(Revision tracking records)
◇ ◇ ◇ ◇

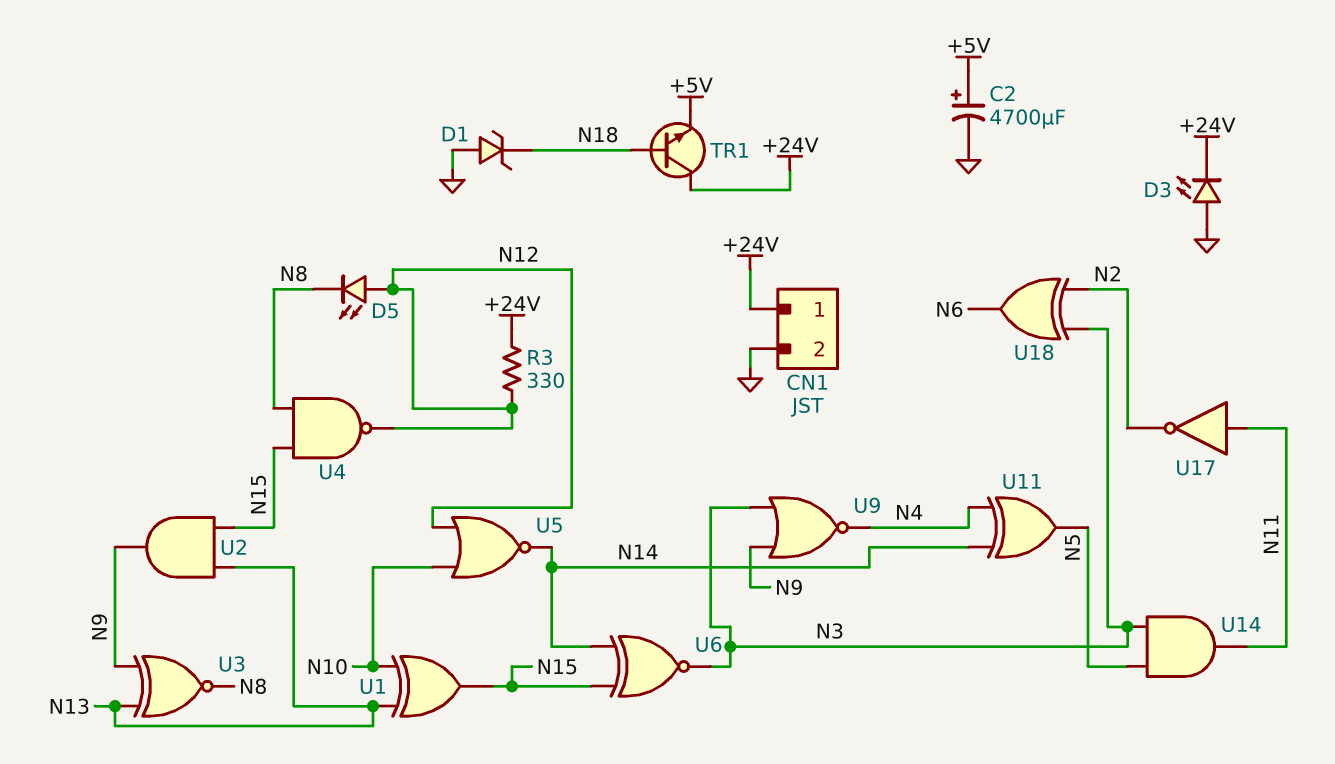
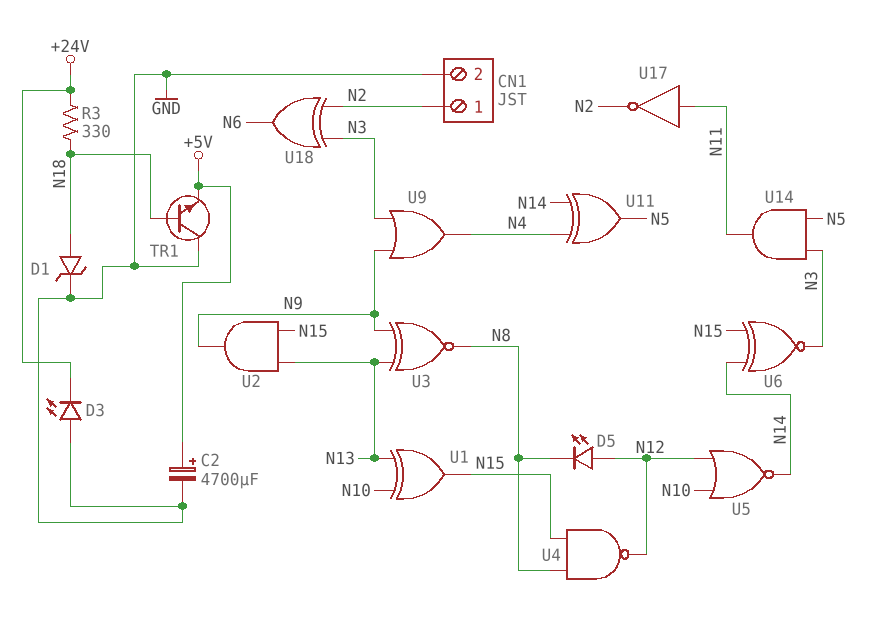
CN1 pin 1: +24V -> N2
D1: zener (A GND, K N18) -> zener (A N18, K GND)
R3: 330 (+24V, N12) -> 330 (+24V, N18)
TR1: NPN (B N18, C +24V, E +5V) -> NPN (B N18, C GND, E +5V)
U9: NOR (in N3, in N9, out N4) -> OR (in N3, in N9, out N4)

◇ ◇ ◇ ◇

* [Action item]
Take the line holding "R3: 330 (+24V, N12) -> 330 (+24V, N18)" and all lines after it through the end of the data, and set them down exactly.

* [Reply]
R3: 330 (+24V, N12) -> 330 (+24V, N18)
TR1: NPN (B N18, C +24V, E +5V) -> NPN (B N18, C GND, E +5V)
U9: NOR (in N3, in N9, out N4) -> OR (in N3, in N9, out N4)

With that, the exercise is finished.